→ Data for analysis
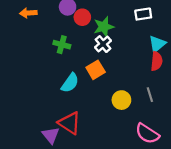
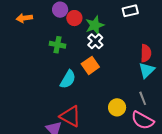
cyan triangle: (157, 44) -> (147, 70), moved
gray line: (150, 95) -> (143, 98), moved
yellow circle: (121, 100) -> (117, 107), moved

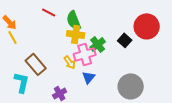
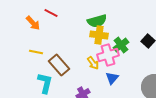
red line: (49, 12) -> (51, 13), moved
green semicircle: (74, 20) -> (97, 21), turned -84
yellow line: (13, 37) -> (36, 52), moved, turned -48

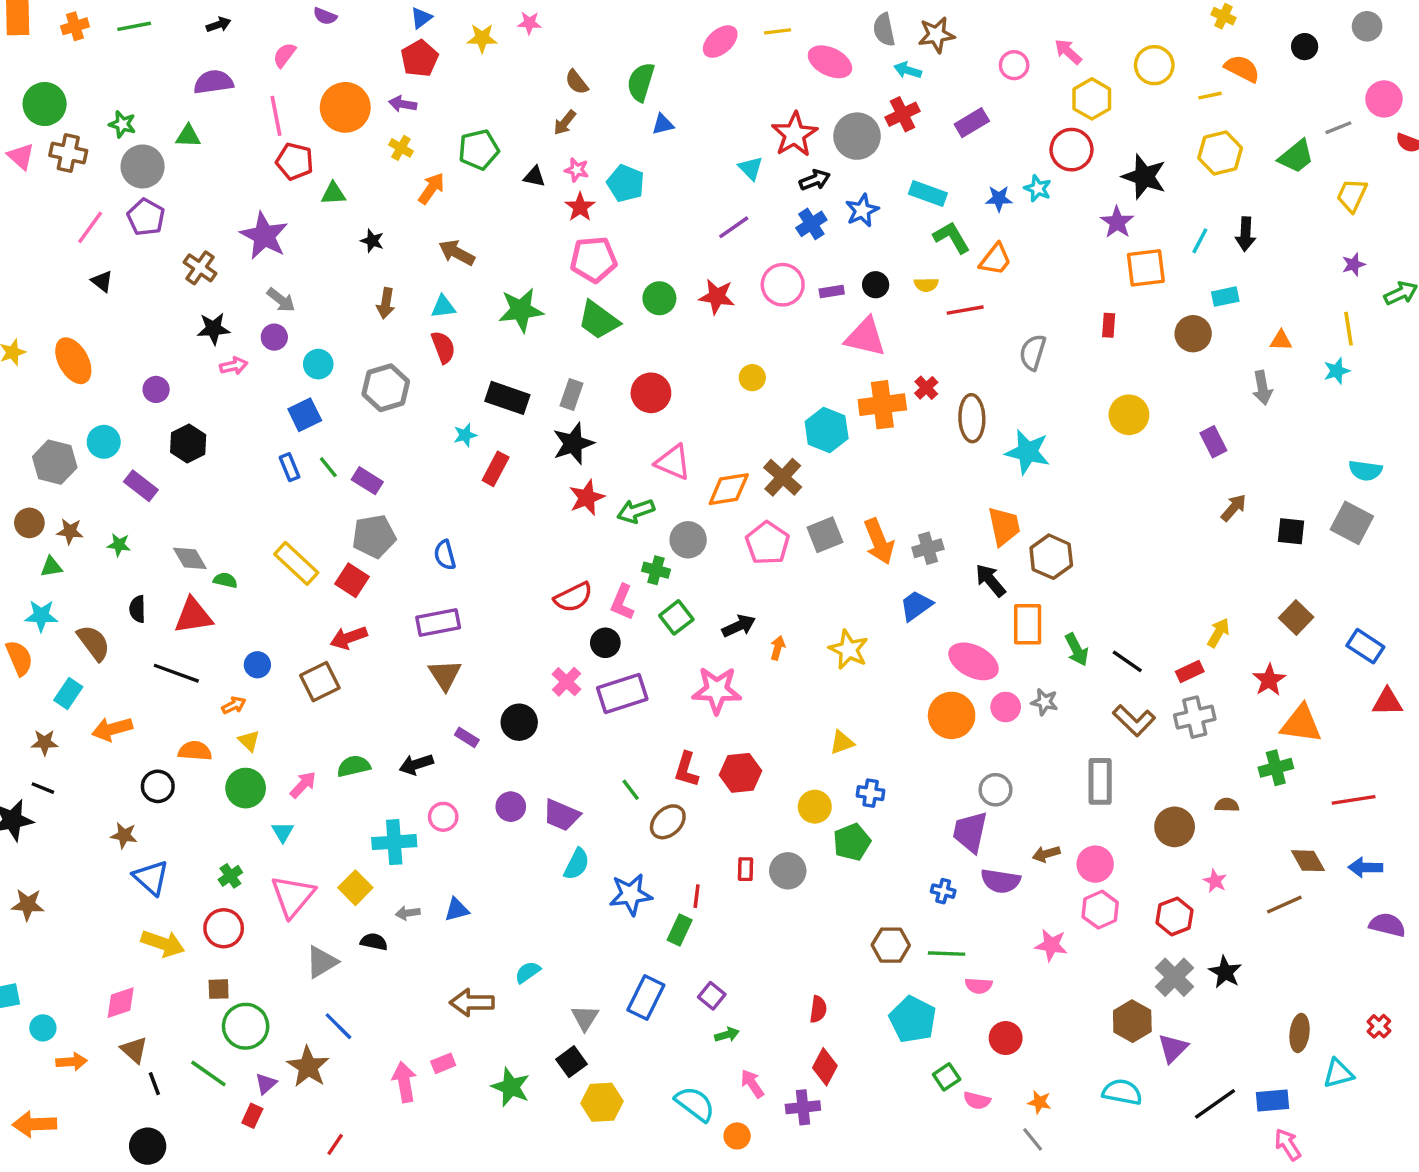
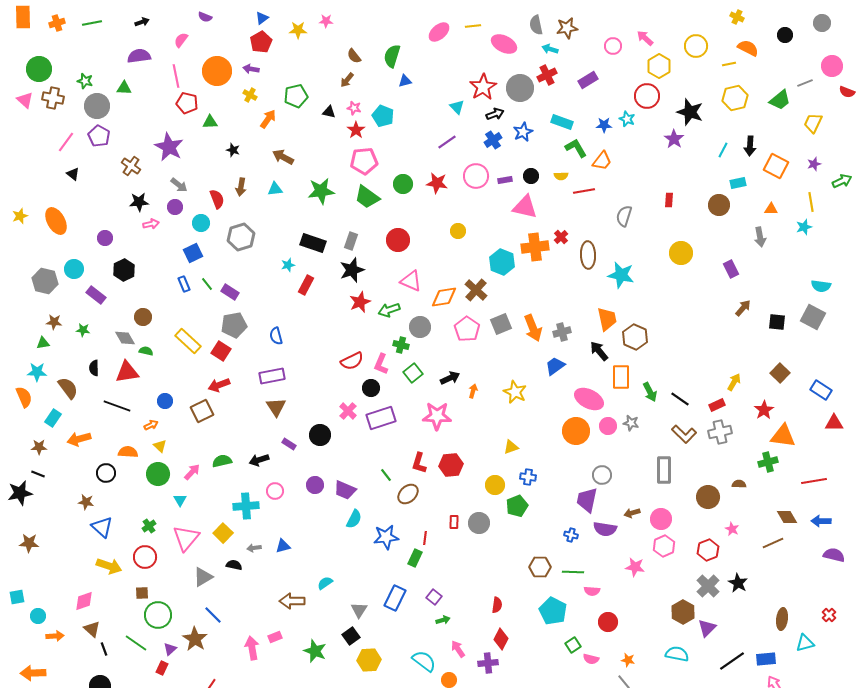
orange square: (1146, 268) -> (776, 166), moved, turned 35
red semicircle: (443, 347) -> (217, 199), moved
brown circle: (29, 523) -> (143, 317), moved

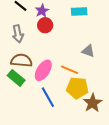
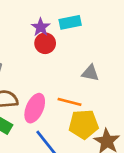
purple star: (42, 11) -> (41, 27), moved
red circle: (45, 25) -> (45, 43), moved

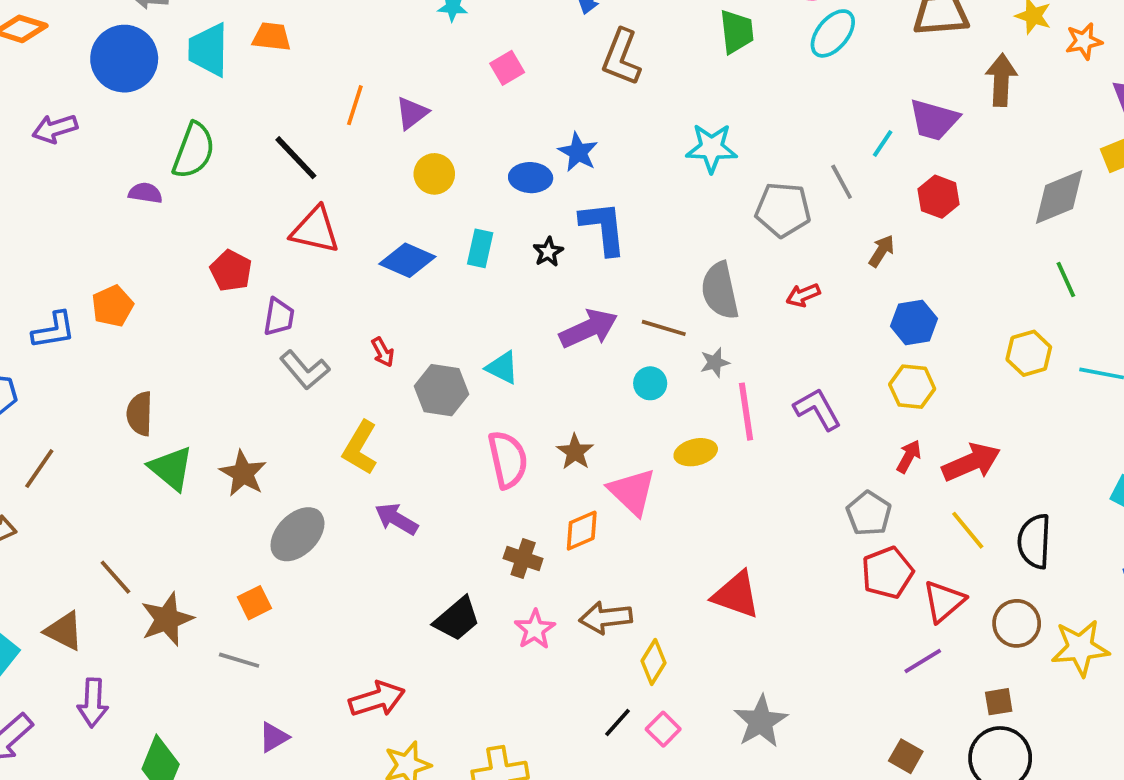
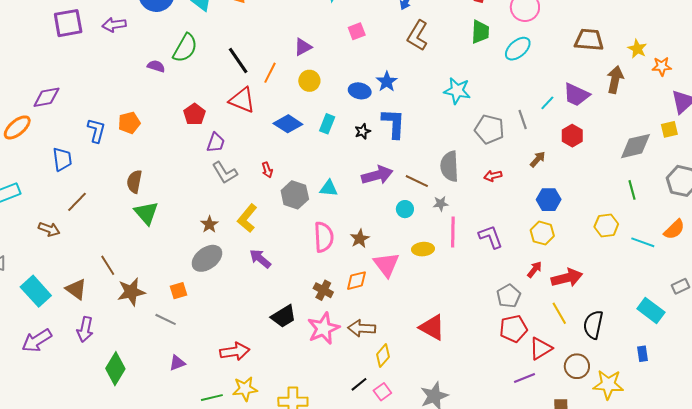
cyan ellipse: (833, 33) -> (518, 49), moved
orange line: (355, 105) -> (270, 73), moved
blue L-shape: (54, 330) -> (96, 130), turned -75
cyan triangle: (502, 368) -> (329, 188), turned -30
brown star: (243, 473) -> (209, 224), moved, size x0.7
pink star: (535, 629) -> (323, 328), size x1.5

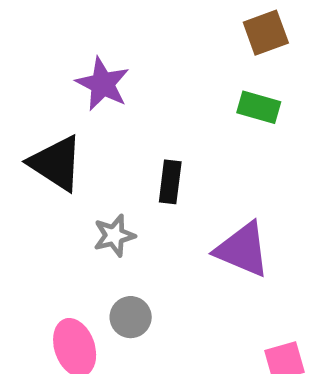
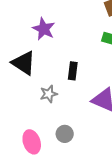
gray circle: (131, 317) -> (65, 134), moved

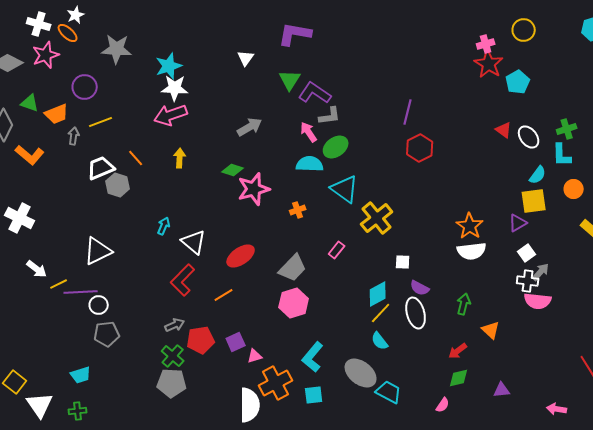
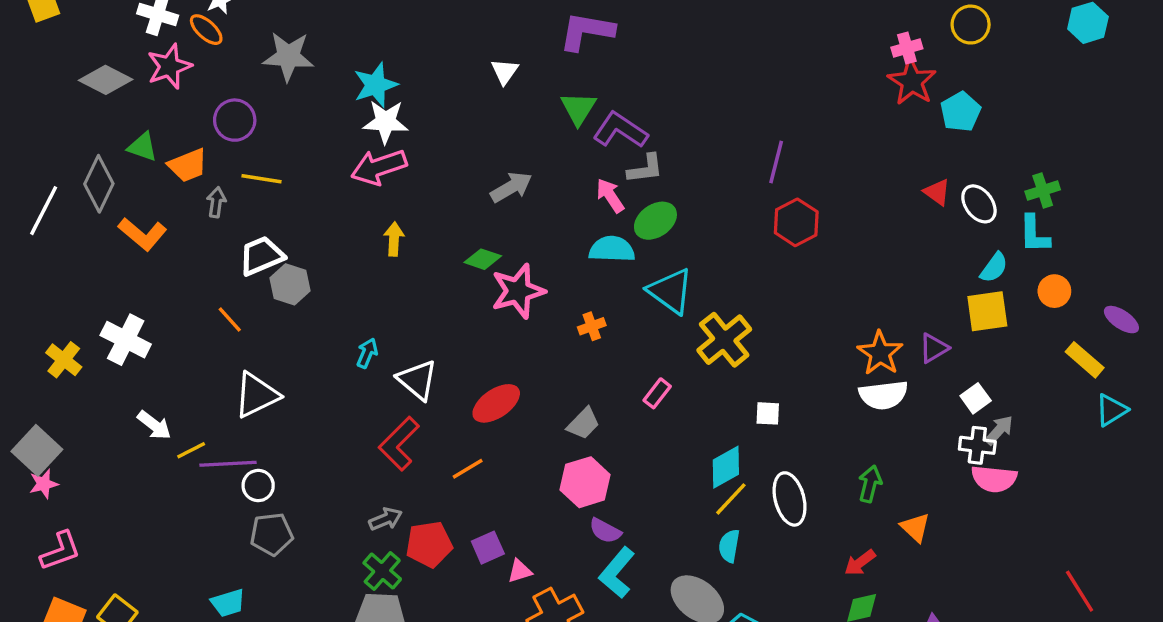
yellow line: (101, 122) -> (262, 179), turned 30
orange line: (136, 158) -> (230, 320), moved
purple triangle: (518, 223) -> (934, 348), moved
gray trapezoid: (293, 268) -> (583, 423), size x0.7
purple semicircle: (420, 288) -> (605, 531), moved
cyan semicircle: (380, 341) -> (729, 546), turned 48

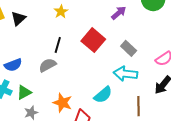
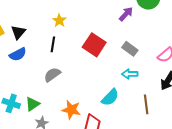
purple arrow: (119, 13) -> (126, 14), moved
black line: (58, 45) -> (53, 44), moved
blue semicircle: (13, 65) -> (18, 54), moved
cyan arrow: (125, 74) -> (130, 74), size x0.7

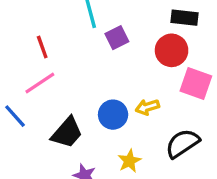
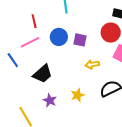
purple square: (117, 38) -> (80, 40), moved, turned 32
blue circle: (113, 115) -> (59, 37), moved

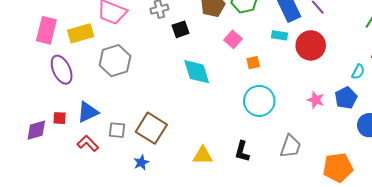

→ Task statement
From the first line to the last, repeat the data above exactly and leave the pictures out.

→ Written solution
cyan triangle: (157, 44) -> (147, 70), moved
gray line: (150, 95) -> (143, 98), moved
yellow circle: (121, 100) -> (117, 107), moved

red line: (49, 12) -> (51, 13), moved
green semicircle: (74, 20) -> (97, 21), turned -84
yellow line: (13, 37) -> (36, 52), moved, turned -48

orange square: (1146, 268) -> (776, 166), moved, turned 35
red semicircle: (443, 347) -> (217, 199), moved
brown circle: (29, 523) -> (143, 317), moved

purple star: (42, 11) -> (41, 27), moved
red circle: (45, 25) -> (45, 43), moved

cyan ellipse: (833, 33) -> (518, 49), moved
orange line: (355, 105) -> (270, 73), moved
blue L-shape: (54, 330) -> (96, 130), turned -75
cyan triangle: (502, 368) -> (329, 188), turned -30
brown star: (243, 473) -> (209, 224), moved, size x0.7
pink star: (535, 629) -> (323, 328), size x1.5

gray circle: (131, 317) -> (65, 134), moved

yellow line: (101, 122) -> (262, 179), turned 30
orange line: (136, 158) -> (230, 320), moved
purple triangle: (518, 223) -> (934, 348), moved
gray trapezoid: (293, 268) -> (583, 423), size x0.7
purple semicircle: (420, 288) -> (605, 531), moved
cyan semicircle: (380, 341) -> (729, 546), turned 48

purple arrow: (119, 13) -> (126, 14), moved
black line: (58, 45) -> (53, 44), moved
blue semicircle: (13, 65) -> (18, 54), moved
cyan arrow: (125, 74) -> (130, 74), size x0.7

purple square: (117, 38) -> (80, 40), moved, turned 32
blue circle: (113, 115) -> (59, 37), moved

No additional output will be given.